Problem details
If a line in the entries contains the string "none", include that line in your answer.

##### Records supplied #####

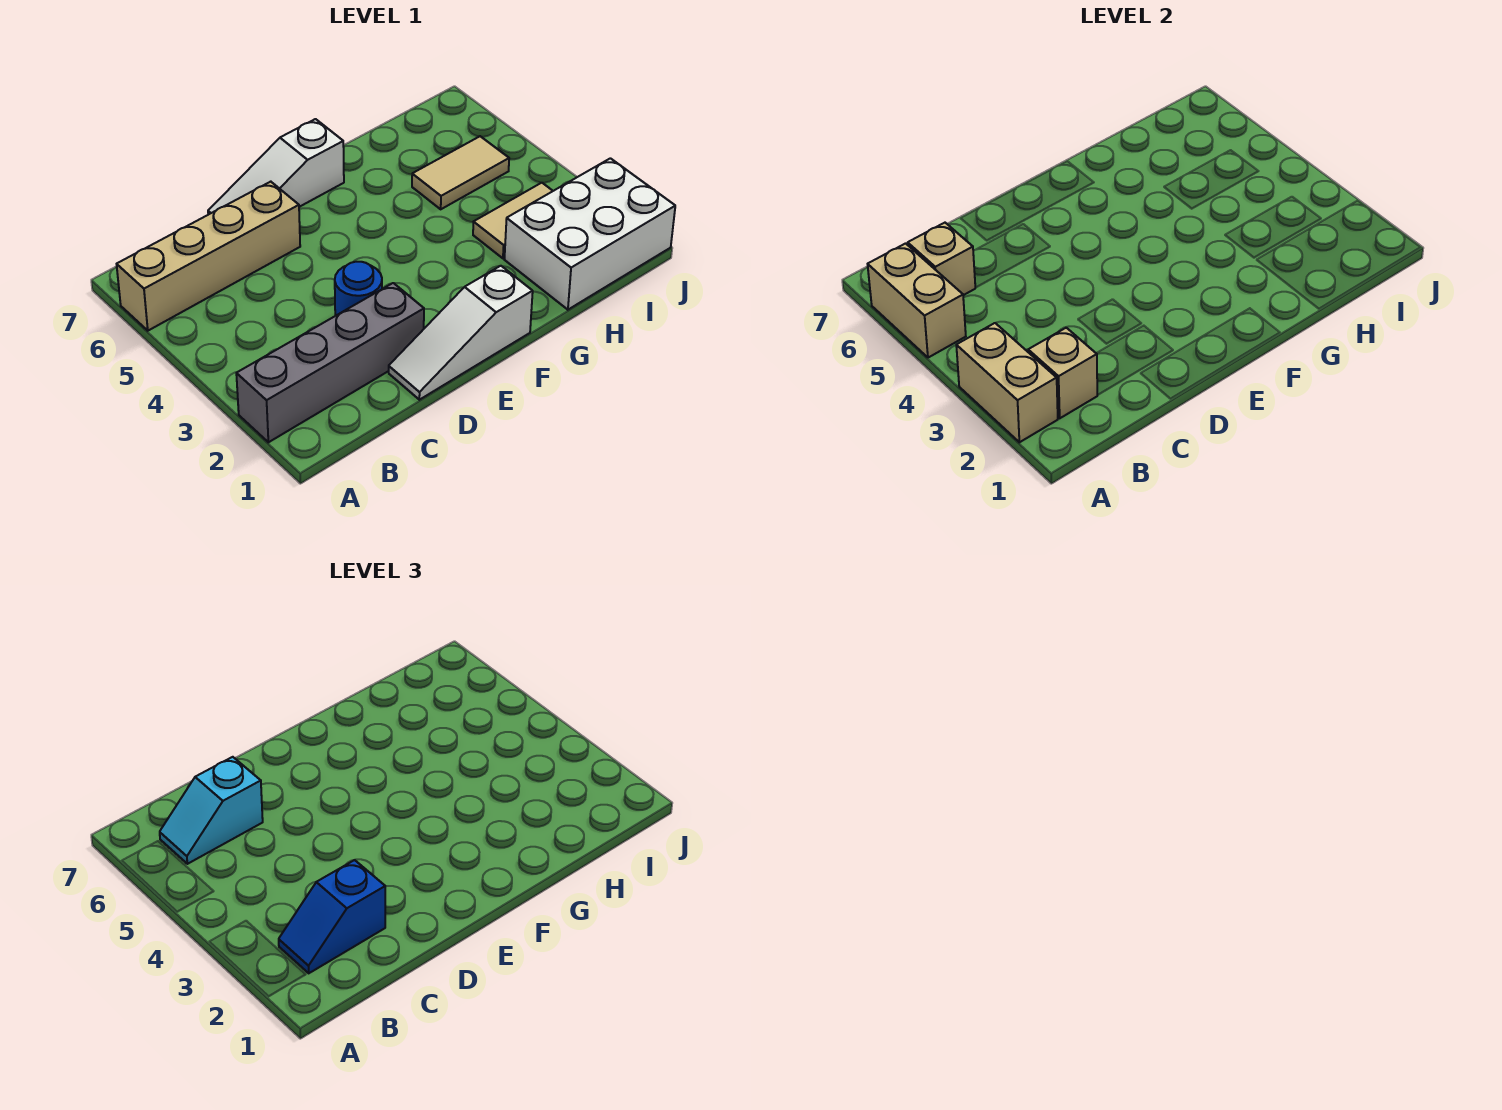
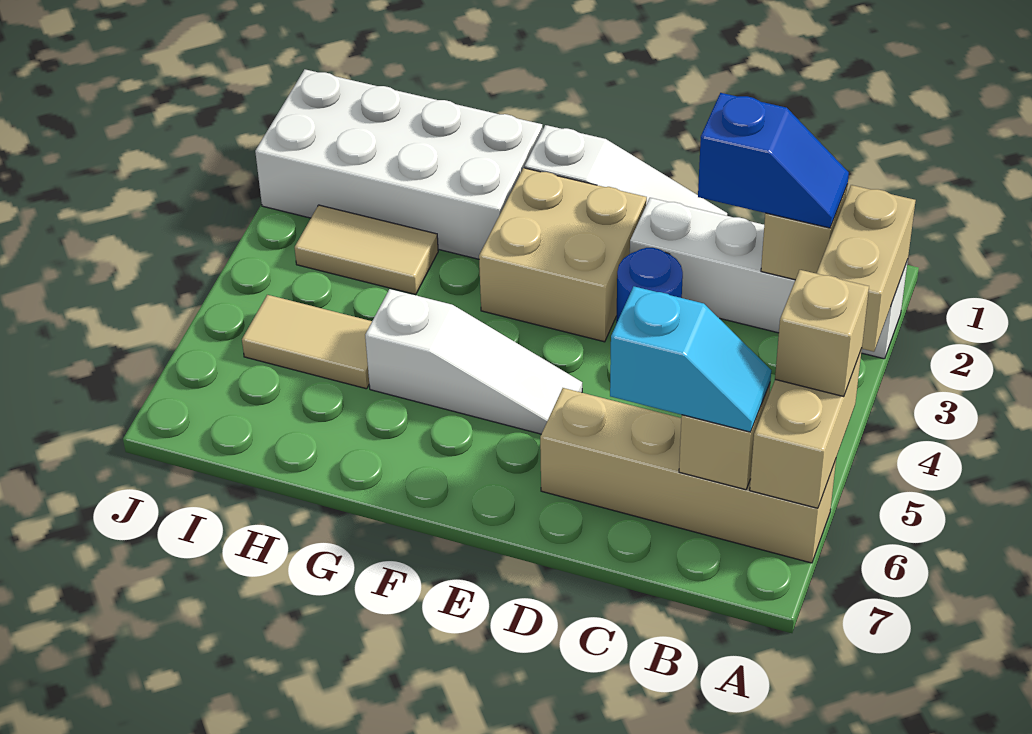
grey brick A2:D2 level 1 -> white brick A2:D2 level 1
none -> tan brick A5 level 3
white slope D7:F7 level 1 top F -> white slope E5:G5 level 1 top G
none -> tan brick E2:F3 level 1
white brick H1:J2 level 1 -> white brick G1:J2 level 1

#####

Solved problem
none -> tan brick A5 level 3
none -> tan brick E2:F3 level 1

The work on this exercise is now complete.